What you have to do:
Pull out every line below that contains the string "alto", with case counting, and copy each one unchanged.

Exercise material:
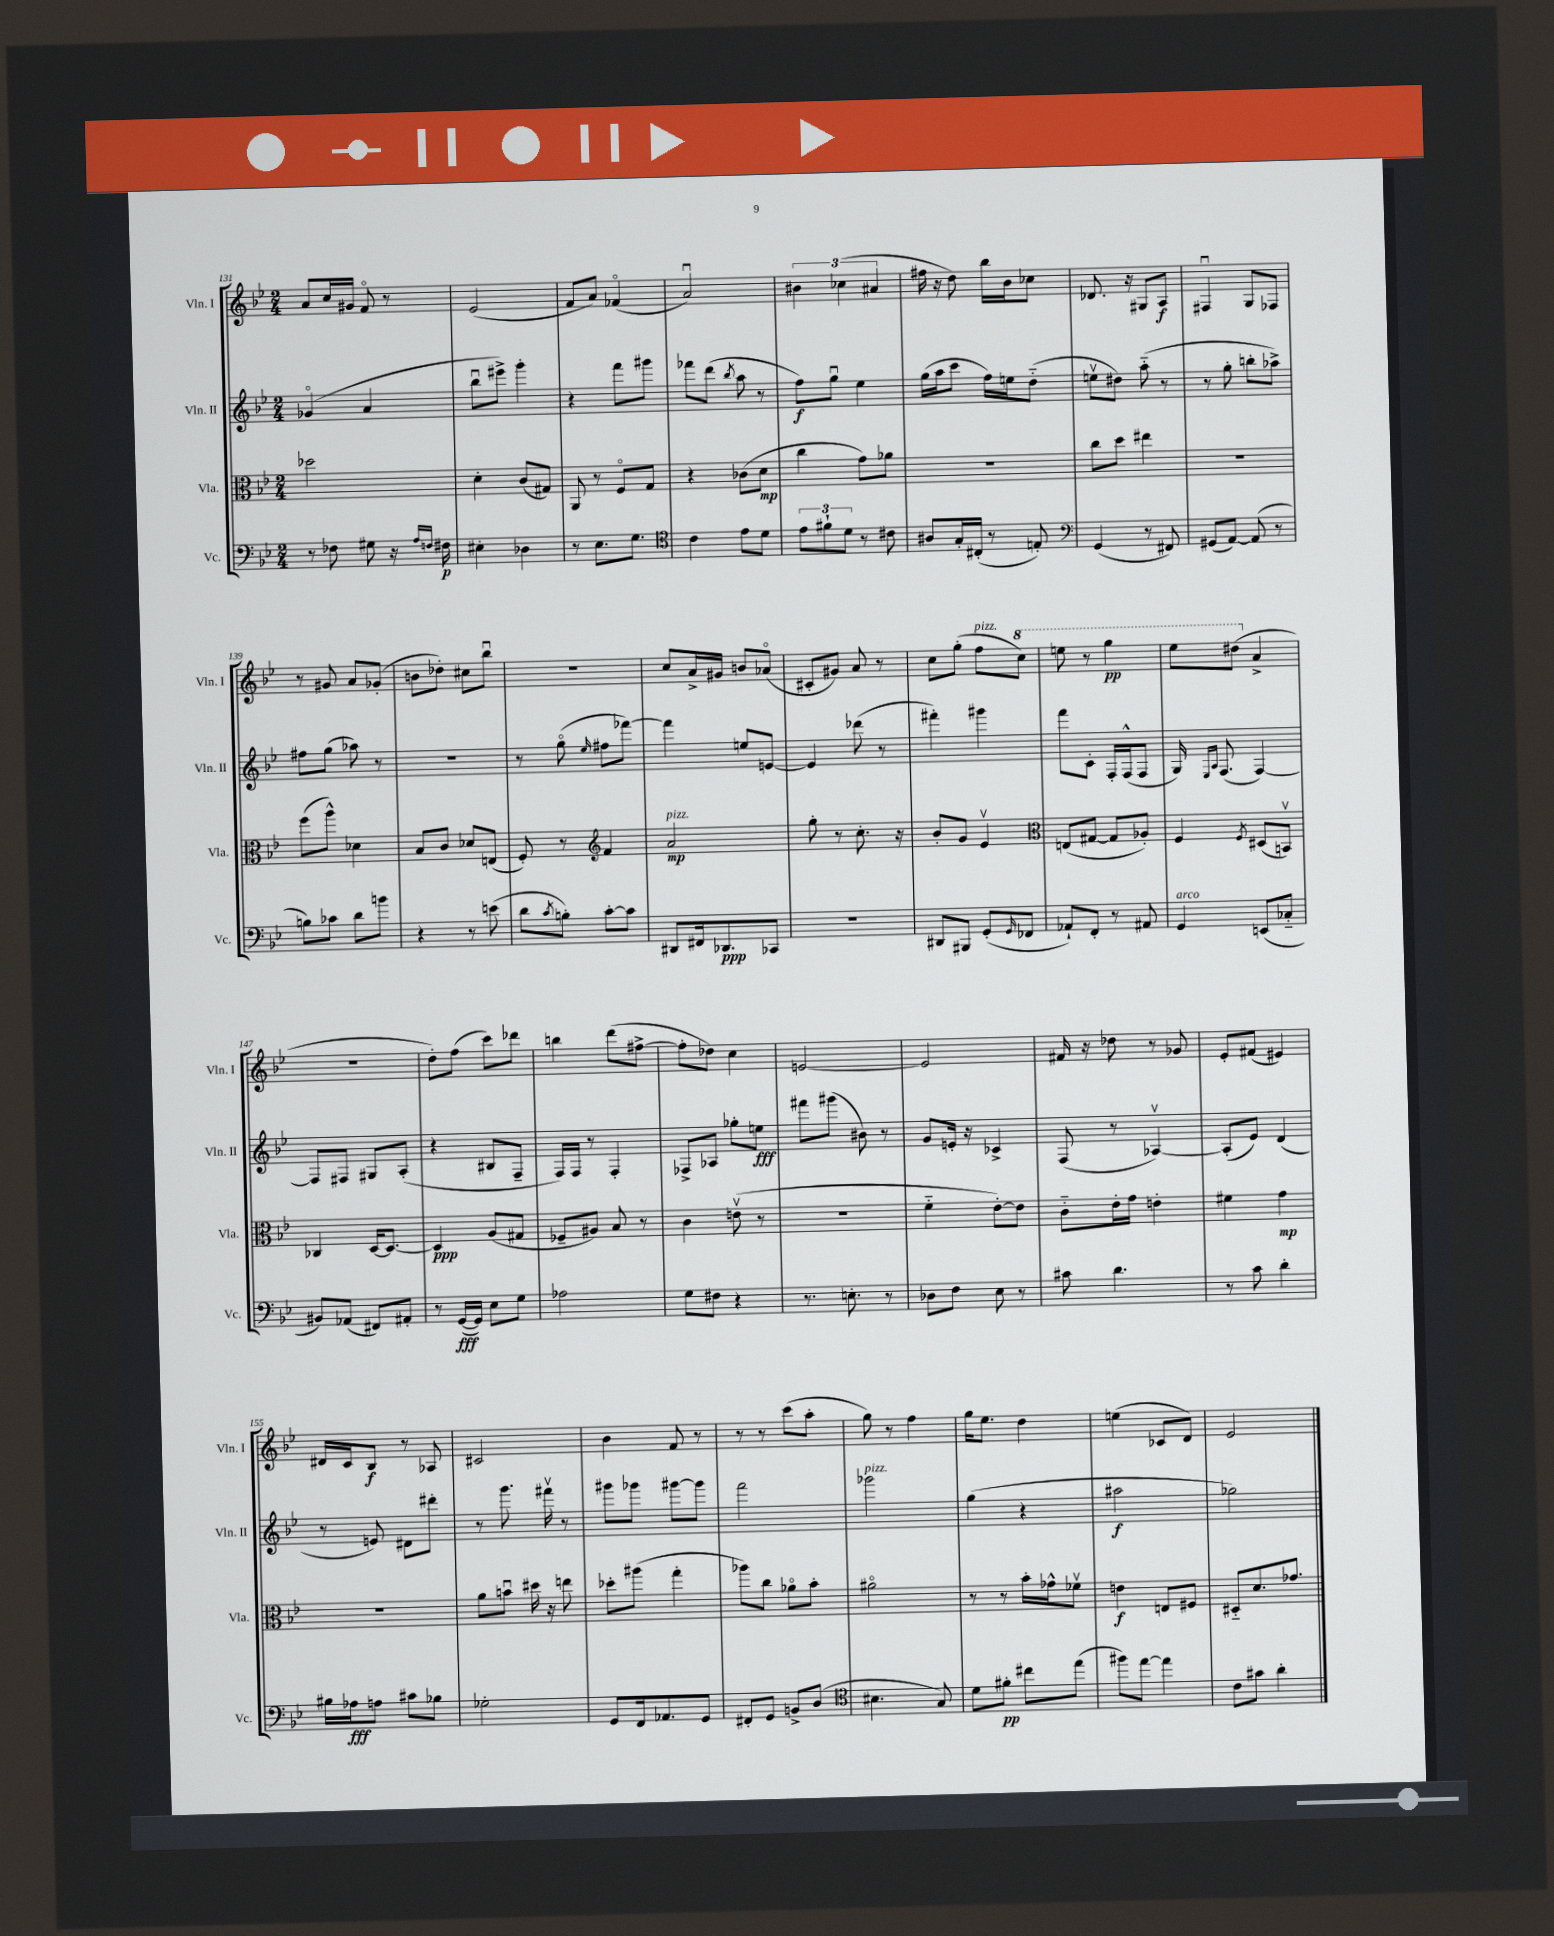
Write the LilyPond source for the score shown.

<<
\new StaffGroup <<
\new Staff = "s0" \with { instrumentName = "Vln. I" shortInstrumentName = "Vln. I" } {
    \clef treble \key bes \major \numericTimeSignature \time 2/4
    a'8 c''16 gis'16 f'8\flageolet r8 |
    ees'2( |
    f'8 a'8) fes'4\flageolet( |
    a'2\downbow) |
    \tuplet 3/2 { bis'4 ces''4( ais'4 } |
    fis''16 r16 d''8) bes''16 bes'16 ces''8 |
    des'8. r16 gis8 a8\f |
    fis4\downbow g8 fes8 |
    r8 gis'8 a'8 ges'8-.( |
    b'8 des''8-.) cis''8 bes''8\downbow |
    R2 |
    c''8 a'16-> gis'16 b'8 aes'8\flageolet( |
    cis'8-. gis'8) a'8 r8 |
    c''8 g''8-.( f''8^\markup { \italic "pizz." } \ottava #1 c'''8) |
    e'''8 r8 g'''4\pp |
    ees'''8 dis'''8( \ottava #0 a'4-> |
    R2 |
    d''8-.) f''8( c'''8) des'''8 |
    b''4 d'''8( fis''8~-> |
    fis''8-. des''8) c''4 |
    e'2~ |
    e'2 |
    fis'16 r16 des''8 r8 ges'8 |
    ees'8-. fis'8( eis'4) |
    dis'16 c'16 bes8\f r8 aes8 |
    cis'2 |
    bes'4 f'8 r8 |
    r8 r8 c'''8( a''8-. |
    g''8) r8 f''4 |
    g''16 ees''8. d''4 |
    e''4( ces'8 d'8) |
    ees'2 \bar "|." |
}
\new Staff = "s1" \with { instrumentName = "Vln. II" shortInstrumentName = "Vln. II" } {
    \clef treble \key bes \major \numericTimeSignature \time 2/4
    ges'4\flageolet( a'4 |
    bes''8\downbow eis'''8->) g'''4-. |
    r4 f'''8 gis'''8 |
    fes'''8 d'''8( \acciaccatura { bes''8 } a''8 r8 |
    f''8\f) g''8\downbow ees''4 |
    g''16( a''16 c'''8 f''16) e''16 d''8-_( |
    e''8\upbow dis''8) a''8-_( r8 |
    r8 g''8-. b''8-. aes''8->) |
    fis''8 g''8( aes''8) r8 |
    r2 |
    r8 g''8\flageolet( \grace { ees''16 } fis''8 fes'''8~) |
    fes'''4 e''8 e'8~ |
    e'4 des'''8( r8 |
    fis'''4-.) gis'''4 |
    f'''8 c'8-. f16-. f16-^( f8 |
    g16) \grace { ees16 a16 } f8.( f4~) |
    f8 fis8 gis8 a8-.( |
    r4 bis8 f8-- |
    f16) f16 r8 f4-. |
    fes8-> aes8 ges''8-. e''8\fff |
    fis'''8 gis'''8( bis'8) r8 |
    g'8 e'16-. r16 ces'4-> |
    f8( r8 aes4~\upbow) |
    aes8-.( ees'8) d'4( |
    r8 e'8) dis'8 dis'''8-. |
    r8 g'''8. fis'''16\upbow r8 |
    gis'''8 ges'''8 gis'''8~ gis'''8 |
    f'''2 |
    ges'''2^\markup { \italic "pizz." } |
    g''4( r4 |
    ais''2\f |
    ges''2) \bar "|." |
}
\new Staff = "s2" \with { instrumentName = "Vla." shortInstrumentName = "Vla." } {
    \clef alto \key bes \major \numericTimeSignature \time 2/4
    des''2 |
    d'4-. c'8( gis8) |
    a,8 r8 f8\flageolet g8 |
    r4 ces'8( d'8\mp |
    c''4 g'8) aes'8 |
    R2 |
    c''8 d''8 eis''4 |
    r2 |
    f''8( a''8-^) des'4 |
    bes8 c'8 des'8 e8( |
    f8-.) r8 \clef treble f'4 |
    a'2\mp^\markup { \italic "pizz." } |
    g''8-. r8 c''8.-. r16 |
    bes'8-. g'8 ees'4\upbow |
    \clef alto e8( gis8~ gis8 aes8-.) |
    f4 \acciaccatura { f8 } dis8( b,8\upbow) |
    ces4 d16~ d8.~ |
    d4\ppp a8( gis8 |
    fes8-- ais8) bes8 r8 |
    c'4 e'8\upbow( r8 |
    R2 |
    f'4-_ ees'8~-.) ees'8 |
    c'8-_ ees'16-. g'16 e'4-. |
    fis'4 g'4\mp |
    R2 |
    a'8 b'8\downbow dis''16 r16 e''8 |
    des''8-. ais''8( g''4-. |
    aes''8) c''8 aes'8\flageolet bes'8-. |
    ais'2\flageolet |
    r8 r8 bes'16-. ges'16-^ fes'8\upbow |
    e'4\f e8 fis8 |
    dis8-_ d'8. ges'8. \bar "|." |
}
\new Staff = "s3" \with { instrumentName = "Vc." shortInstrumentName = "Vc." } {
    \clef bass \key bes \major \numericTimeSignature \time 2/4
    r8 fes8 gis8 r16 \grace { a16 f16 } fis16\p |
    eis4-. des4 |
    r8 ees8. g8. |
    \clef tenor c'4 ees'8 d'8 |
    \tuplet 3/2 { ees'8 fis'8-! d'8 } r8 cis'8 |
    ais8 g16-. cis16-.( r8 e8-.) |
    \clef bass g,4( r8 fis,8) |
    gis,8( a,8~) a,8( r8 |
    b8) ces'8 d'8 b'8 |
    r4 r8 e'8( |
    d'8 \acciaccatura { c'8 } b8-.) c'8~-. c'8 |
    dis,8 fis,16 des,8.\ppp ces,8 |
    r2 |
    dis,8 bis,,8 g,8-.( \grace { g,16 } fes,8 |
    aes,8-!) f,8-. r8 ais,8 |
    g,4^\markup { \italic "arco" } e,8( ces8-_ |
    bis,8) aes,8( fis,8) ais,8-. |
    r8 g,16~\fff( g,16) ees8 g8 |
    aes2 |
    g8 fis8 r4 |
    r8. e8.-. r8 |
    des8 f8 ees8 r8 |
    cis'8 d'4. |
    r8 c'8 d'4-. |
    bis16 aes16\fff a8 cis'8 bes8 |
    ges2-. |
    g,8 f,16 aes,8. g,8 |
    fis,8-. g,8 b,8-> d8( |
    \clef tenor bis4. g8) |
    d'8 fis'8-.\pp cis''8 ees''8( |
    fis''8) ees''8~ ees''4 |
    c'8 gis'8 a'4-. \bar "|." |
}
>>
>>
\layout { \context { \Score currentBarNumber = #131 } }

Full solution:
    \clef alto \key bes \major \numericTimeSignature \time 2/4
    \clef alto e8( gis8~ gis8 aes8-.) |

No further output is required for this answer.